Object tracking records
____________

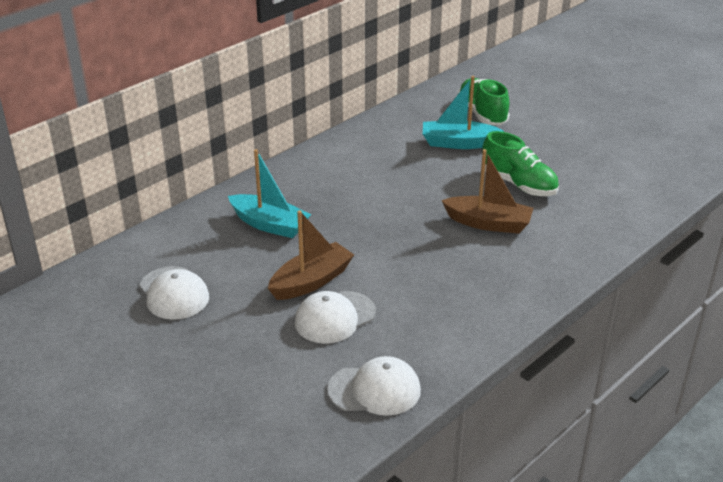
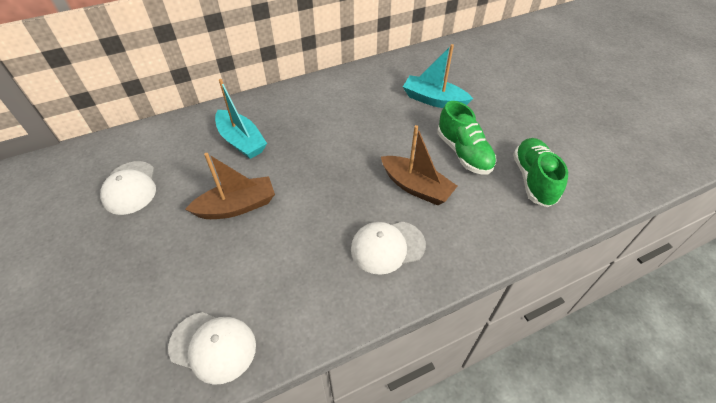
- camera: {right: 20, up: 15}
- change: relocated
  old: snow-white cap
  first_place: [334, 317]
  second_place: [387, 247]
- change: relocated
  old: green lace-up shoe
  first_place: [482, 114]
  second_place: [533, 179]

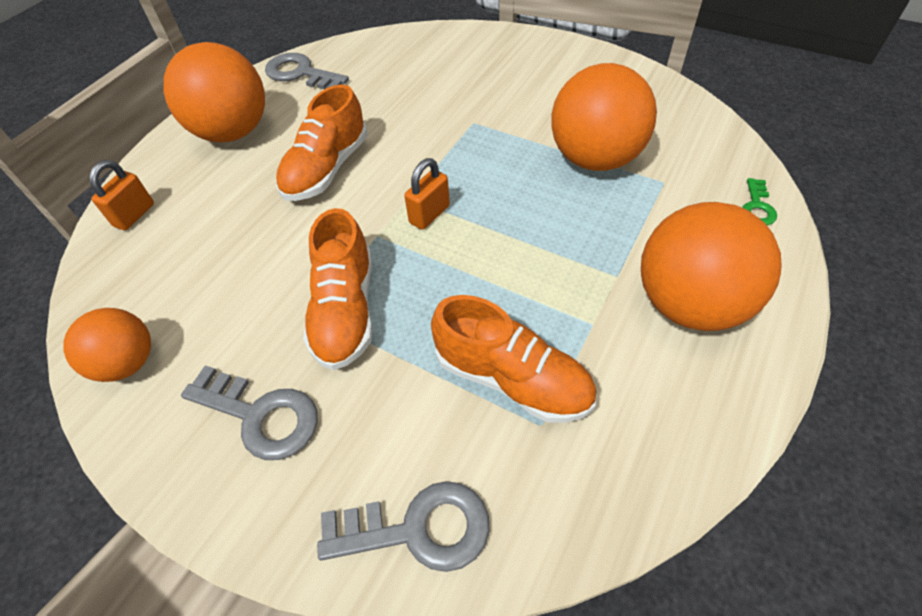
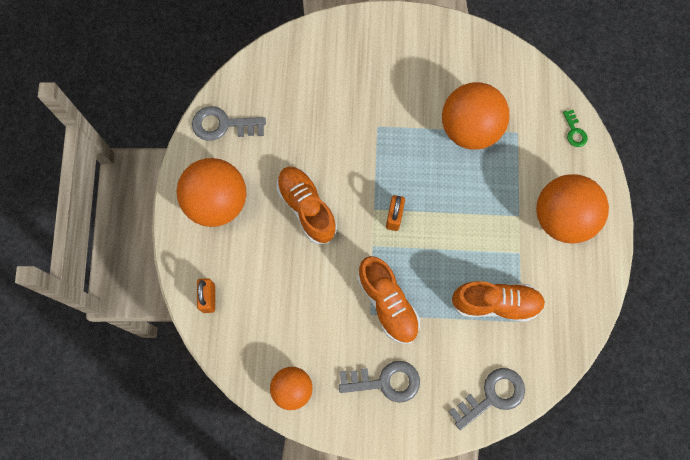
- camera: {right: -30, up: 20}
- change: spun
  old: bright orange lace-up shoe
  first_place: [326, 169]
  second_place: [307, 208]
  degrees: 150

____________

[What you need to do] Once the line containing "first_place: [334, 317]" is located, write out exactly that line and each one after it to the end of the records above, excluding pictures and nothing else.

[Solved exercise]
  first_place: [334, 317]
  second_place: [387, 247]
- change: relocated
  old: green lace-up shoe
  first_place: [482, 114]
  second_place: [533, 179]

- camera: {right: -30, up: 20}
- change: spun
  old: bright orange lace-up shoe
  first_place: [326, 169]
  second_place: [307, 208]
  degrees: 150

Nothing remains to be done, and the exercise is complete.